§ Available data

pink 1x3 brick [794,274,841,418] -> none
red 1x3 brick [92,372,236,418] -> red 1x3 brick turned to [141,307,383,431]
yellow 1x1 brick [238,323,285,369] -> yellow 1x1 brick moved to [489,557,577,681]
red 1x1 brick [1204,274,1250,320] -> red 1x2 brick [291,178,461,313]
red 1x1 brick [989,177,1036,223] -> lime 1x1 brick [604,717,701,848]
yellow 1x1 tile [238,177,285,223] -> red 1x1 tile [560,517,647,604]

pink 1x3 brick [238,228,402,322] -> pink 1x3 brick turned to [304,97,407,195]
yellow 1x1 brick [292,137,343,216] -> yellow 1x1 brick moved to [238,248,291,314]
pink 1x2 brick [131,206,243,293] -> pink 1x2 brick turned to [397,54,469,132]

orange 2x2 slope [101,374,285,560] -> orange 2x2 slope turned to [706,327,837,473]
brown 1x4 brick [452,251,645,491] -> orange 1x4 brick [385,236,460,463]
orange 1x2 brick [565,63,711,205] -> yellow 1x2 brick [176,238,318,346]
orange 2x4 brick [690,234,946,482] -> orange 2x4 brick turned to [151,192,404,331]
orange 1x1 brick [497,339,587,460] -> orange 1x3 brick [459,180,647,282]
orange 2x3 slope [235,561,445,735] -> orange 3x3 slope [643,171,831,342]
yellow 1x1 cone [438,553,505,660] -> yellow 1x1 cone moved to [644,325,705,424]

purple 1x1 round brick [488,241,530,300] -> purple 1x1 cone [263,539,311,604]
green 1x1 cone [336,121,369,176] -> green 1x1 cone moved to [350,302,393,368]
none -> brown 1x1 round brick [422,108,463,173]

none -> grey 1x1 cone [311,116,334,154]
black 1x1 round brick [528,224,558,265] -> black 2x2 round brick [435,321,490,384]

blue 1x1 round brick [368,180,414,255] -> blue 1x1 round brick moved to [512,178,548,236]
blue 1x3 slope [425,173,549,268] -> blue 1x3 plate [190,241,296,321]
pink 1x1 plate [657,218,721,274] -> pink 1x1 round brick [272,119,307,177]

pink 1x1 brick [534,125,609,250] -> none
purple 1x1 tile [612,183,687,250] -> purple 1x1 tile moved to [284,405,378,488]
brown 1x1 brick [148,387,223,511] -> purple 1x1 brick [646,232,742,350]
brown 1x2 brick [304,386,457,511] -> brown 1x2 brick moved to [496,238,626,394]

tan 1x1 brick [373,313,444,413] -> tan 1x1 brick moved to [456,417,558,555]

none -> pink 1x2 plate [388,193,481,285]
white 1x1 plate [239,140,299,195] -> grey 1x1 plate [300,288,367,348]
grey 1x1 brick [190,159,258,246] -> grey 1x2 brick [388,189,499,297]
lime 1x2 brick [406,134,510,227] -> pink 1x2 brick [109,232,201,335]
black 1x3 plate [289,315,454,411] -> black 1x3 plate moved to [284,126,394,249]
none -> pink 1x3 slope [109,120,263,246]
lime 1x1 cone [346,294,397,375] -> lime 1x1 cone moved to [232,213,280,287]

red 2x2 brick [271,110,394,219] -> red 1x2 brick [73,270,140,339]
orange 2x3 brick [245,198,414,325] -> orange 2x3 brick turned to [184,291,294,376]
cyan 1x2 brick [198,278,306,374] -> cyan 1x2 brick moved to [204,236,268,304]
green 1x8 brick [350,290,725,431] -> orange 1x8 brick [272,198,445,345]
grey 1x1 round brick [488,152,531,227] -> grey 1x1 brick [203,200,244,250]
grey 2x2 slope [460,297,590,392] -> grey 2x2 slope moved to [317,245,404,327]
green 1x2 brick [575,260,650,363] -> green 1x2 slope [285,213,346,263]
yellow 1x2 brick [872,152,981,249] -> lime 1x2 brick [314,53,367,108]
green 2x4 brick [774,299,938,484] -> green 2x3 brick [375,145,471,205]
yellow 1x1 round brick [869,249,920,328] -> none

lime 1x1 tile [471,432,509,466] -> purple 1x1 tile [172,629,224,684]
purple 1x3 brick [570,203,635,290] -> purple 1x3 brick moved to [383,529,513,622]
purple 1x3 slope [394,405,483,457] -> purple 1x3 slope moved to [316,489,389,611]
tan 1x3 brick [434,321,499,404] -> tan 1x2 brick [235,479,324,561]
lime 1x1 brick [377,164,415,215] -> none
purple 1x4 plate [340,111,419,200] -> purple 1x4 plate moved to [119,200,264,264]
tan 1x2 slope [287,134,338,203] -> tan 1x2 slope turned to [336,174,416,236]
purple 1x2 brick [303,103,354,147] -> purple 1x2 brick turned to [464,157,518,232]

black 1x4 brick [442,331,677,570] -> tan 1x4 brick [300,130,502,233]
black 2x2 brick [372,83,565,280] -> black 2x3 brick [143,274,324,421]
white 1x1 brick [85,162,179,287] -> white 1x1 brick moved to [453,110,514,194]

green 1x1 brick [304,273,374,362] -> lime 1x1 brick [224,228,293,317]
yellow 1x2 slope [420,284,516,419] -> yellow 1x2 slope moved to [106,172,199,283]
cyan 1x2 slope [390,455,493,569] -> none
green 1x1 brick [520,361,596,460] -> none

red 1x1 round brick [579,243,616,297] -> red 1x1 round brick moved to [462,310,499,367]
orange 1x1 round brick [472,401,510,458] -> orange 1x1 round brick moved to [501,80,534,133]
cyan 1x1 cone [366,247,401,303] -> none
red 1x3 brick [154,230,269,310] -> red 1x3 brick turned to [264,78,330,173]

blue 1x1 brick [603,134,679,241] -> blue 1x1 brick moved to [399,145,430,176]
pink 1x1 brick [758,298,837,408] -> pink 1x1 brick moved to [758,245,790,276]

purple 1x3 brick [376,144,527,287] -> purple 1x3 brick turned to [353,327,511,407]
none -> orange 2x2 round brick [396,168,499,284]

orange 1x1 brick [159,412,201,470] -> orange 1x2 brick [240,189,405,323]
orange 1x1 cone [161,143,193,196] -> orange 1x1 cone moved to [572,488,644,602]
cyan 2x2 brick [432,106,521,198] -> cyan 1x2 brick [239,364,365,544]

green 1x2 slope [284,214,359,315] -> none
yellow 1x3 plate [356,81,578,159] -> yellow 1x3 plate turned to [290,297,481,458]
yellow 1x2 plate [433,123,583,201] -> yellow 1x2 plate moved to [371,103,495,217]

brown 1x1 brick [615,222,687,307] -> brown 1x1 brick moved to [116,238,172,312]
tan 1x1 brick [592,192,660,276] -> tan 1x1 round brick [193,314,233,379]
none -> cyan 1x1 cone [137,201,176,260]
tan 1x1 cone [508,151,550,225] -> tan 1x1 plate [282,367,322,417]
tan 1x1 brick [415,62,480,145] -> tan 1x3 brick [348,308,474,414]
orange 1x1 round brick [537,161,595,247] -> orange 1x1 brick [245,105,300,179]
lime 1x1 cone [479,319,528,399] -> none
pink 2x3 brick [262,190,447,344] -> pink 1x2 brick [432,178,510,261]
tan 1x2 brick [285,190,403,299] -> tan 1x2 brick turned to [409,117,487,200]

§ What to do
Nothing but the lines from the one containing "tan 1x1 brick [592,192,660,276]" through the last line of the data above should be set down, word for word.

§ Written response
tan 1x1 brick [592,192,660,276] -> tan 1x1 round brick [193,314,233,379]
none -> cyan 1x1 cone [137,201,176,260]
tan 1x1 cone [508,151,550,225] -> tan 1x1 plate [282,367,322,417]
tan 1x1 brick [415,62,480,145] -> tan 1x3 brick [348,308,474,414]
orange 1x1 round brick [537,161,595,247] -> orange 1x1 brick [245,105,300,179]
lime 1x1 cone [479,319,528,399] -> none
pink 2x3 brick [262,190,447,344] -> pink 1x2 brick [432,178,510,261]
tan 1x2 brick [285,190,403,299] -> tan 1x2 brick turned to [409,117,487,200]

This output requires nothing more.